Modification records:

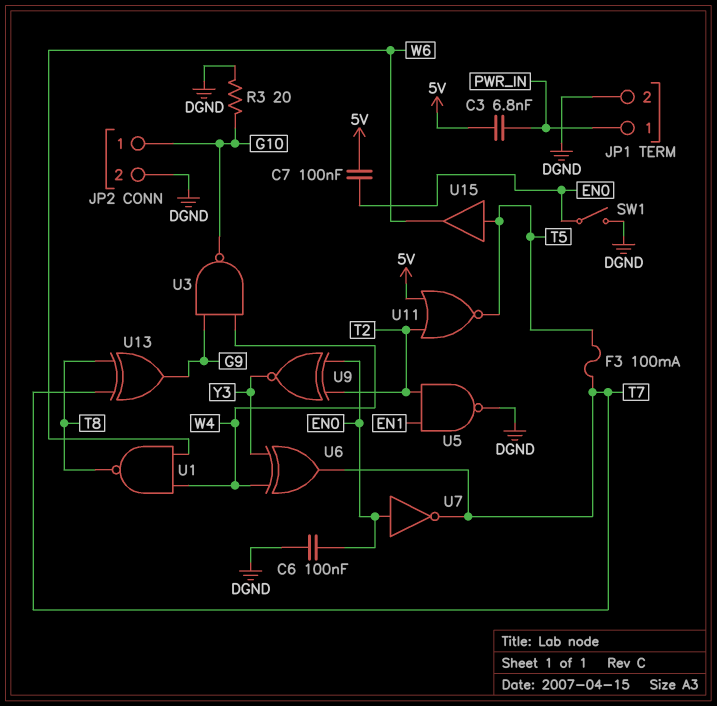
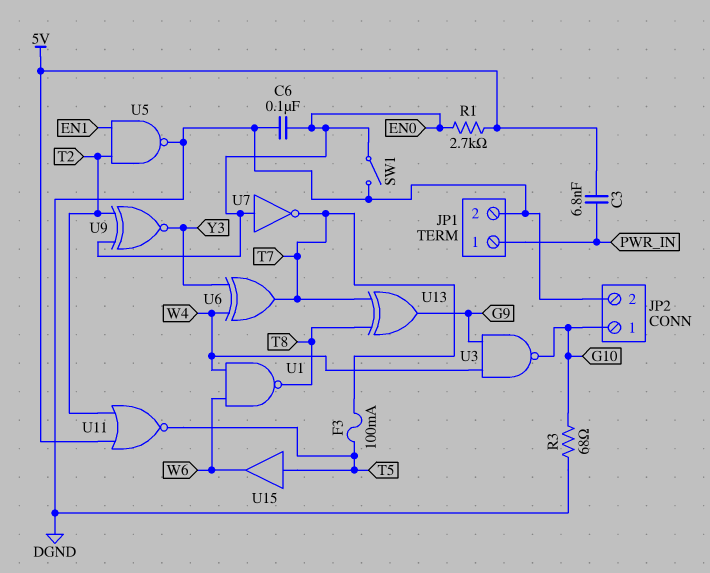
C7: 100nF (5V, EN0) -> none
R1: none -> 2.7k (5V, EN0)
R3: 20 (DGND, G10) -> 68 (DGND, G10)

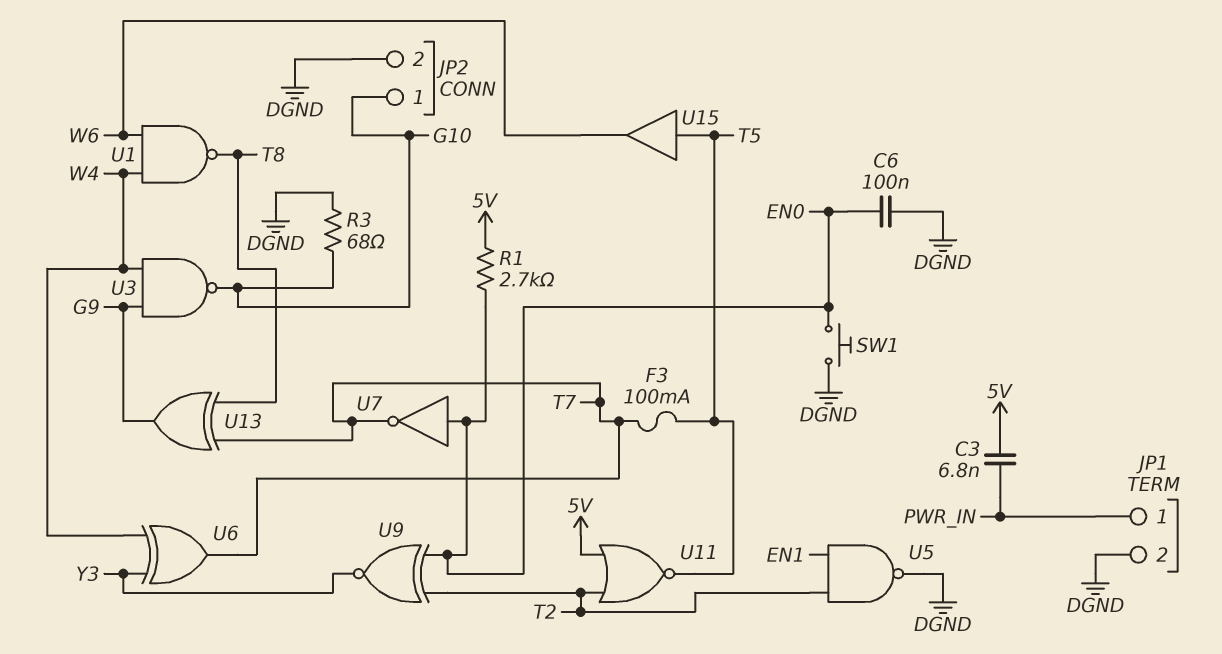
SW1: switch (DGND, EN0) -> button (DGND, EN0)

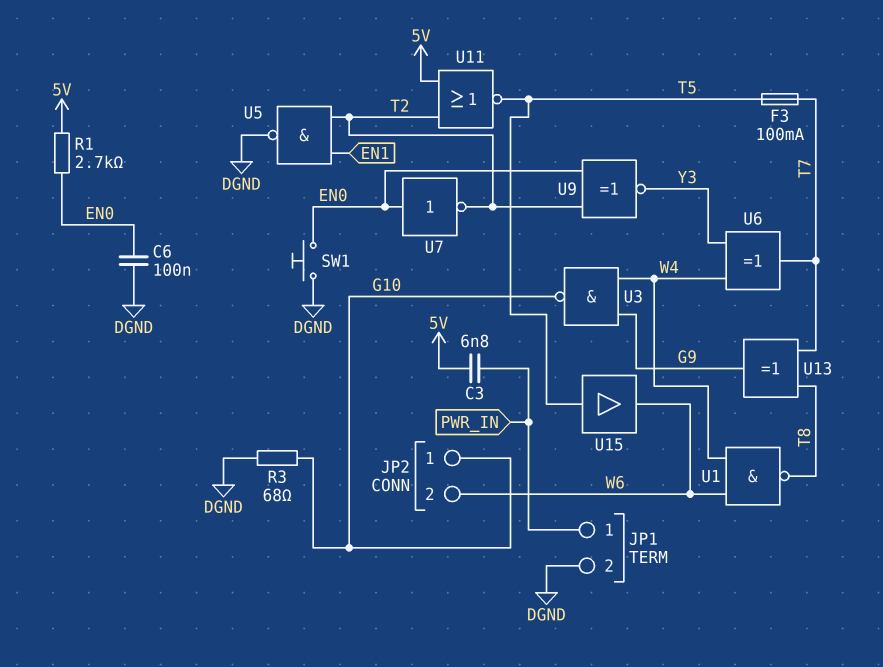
JP2 pin 2: DGND -> W6
U7: NOT (in EN0, out T7) -> NOT (in EN0, out T2)

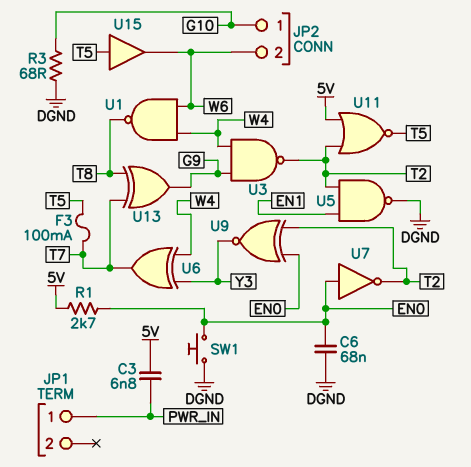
C6: 100nF (DGND, EN0) -> 68nF (DGND, EN0)
JP1 pin 2: DGND -> none
U3: NAND (in G9, in W4, out G10) -> NAND (in G9, in W4, out T2)

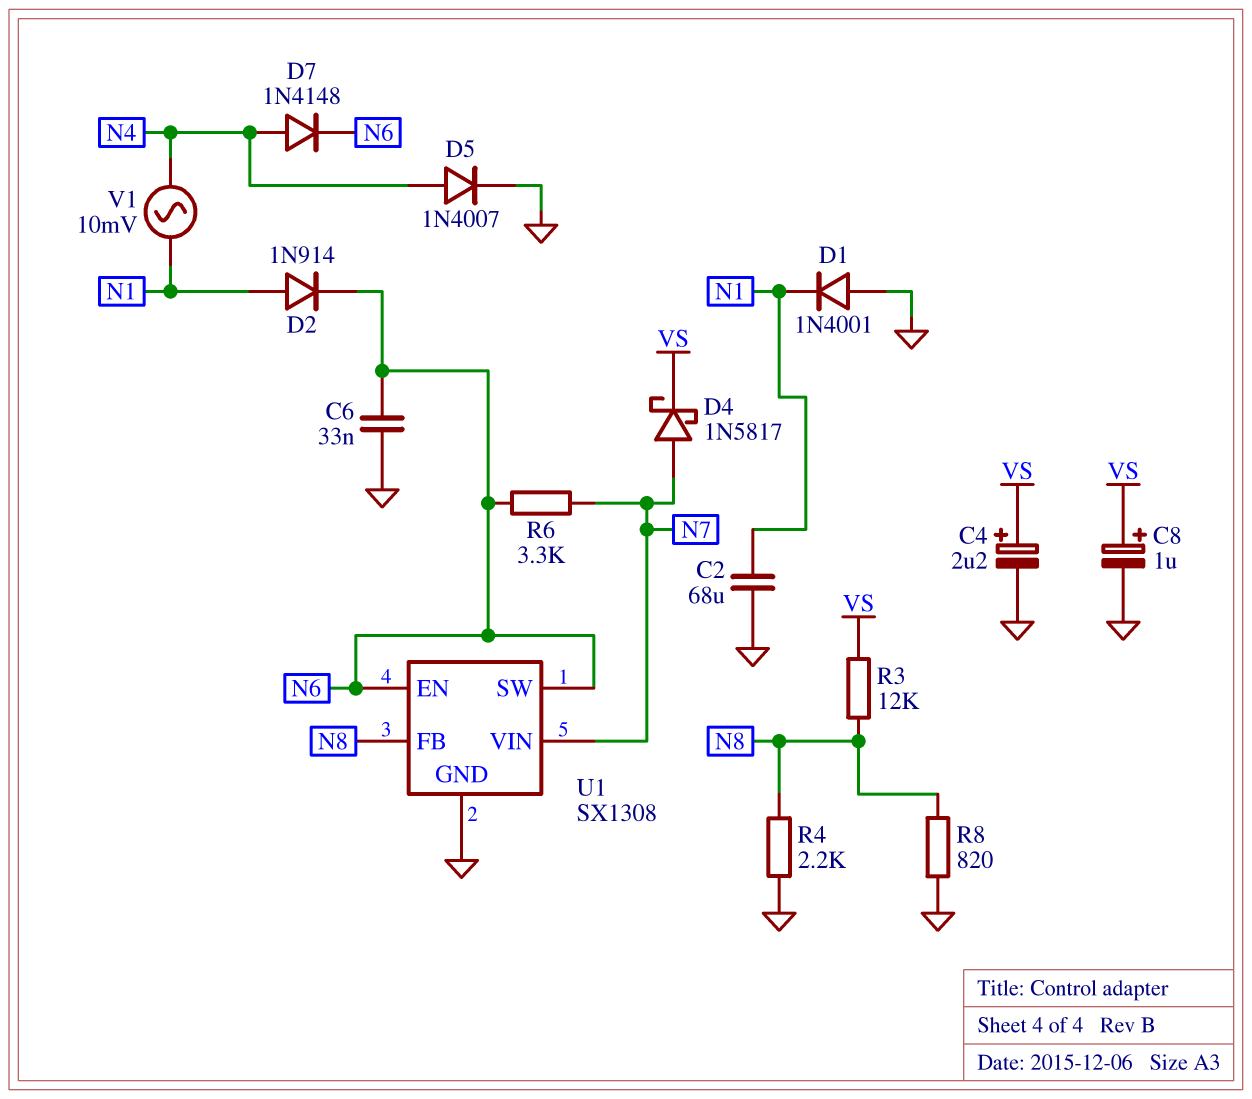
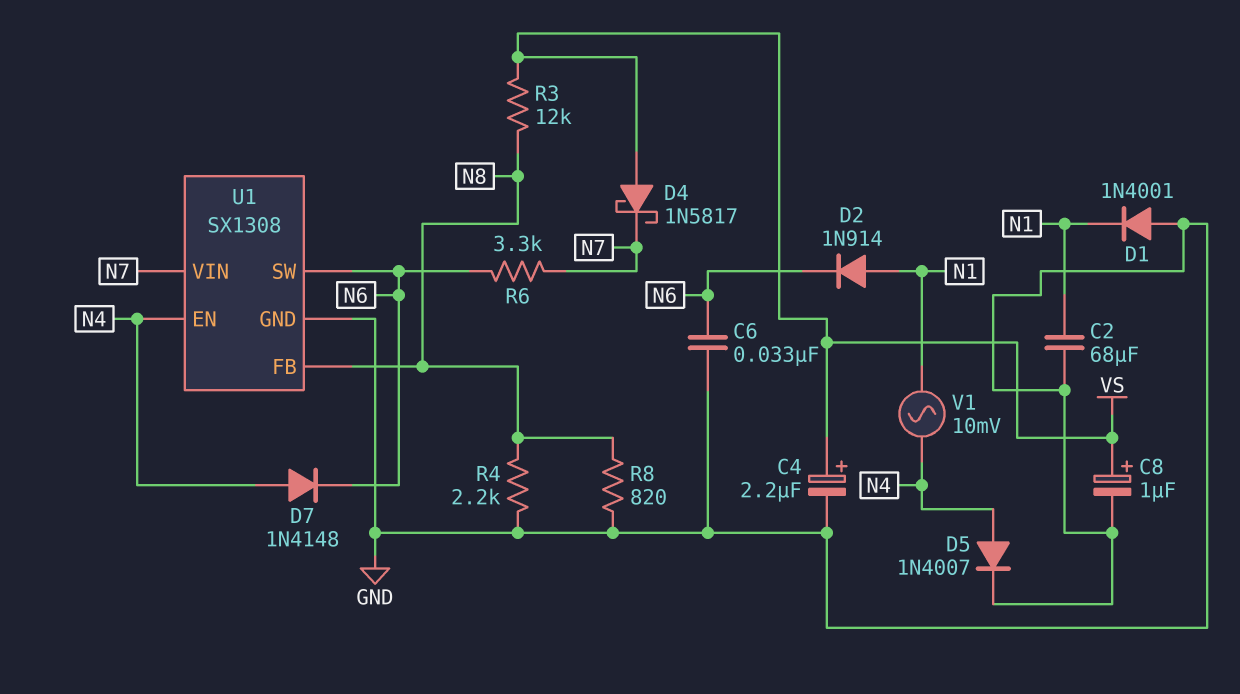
D4: schottky 1N5817 (A N7, K VS) -> schottky 1N5817 (A VS, K N7)
U1 pin EN: N6 -> N4

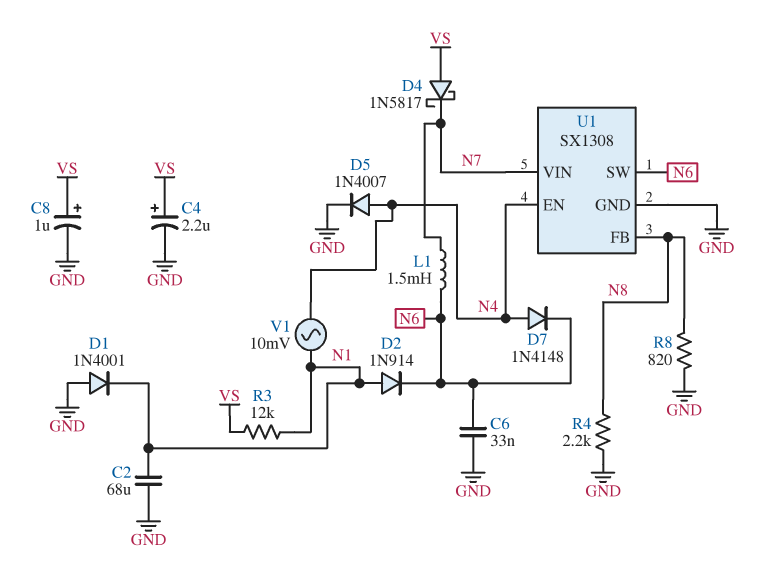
L1: none -> 1.5mH (N6, N7)
R3: 12k (N8, VS) -> 12k (N1, VS)
R6: 3.3k (N6, N7) -> none

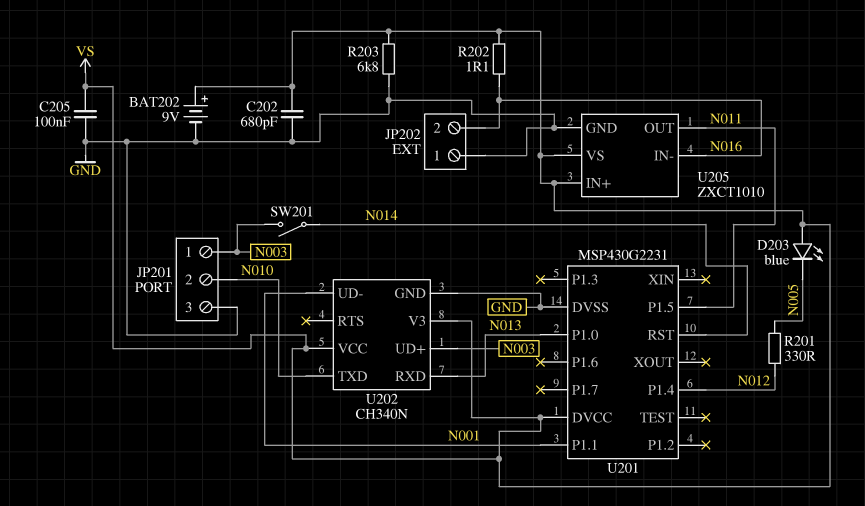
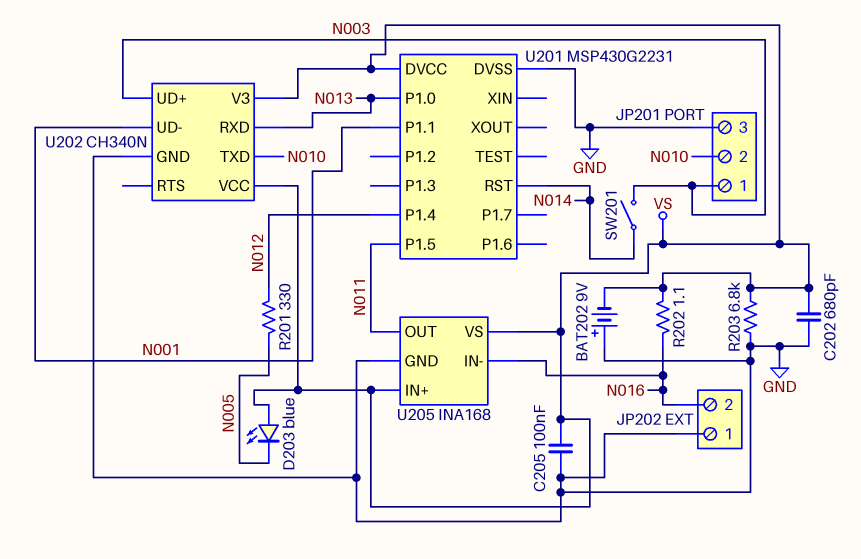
BAT202: 9V (plus VS, minus GND) -> 9V (plus GND, minus VS)
U205: ZXCT1010 -> INA168

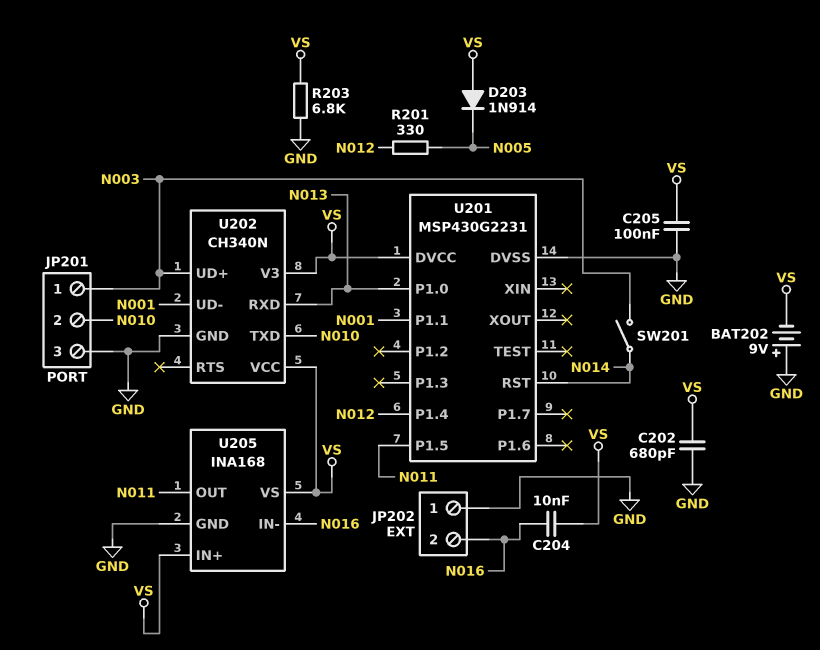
C204: none -> 10nF (N016, VS)
D203: LED blue (A VS, K N005) -> diode 1N914 (A VS, K N005)
R202: 1.1 (N016, VS) -> none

Your task. Please set down only the lines from the one containing "U1 pin EN: N6 -> N4" through the end of the entries, exactly as they stand, both ends included and with no pictures.

Exercise answer.
U1 pin EN: N6 -> N4

L1: none -> 1.5mH (N6, N7)
R3: 12k (N8, VS) -> 12k (N1, VS)
R6: 3.3k (N6, N7) -> none

BAT202: 9V (plus VS, minus GND) -> 9V (plus GND, minus VS)
U205: ZXCT1010 -> INA168

C204: none -> 10nF (N016, VS)
D203: LED blue (A VS, K N005) -> diode 1N914 (A VS, K N005)
R202: 1.1 (N016, VS) -> none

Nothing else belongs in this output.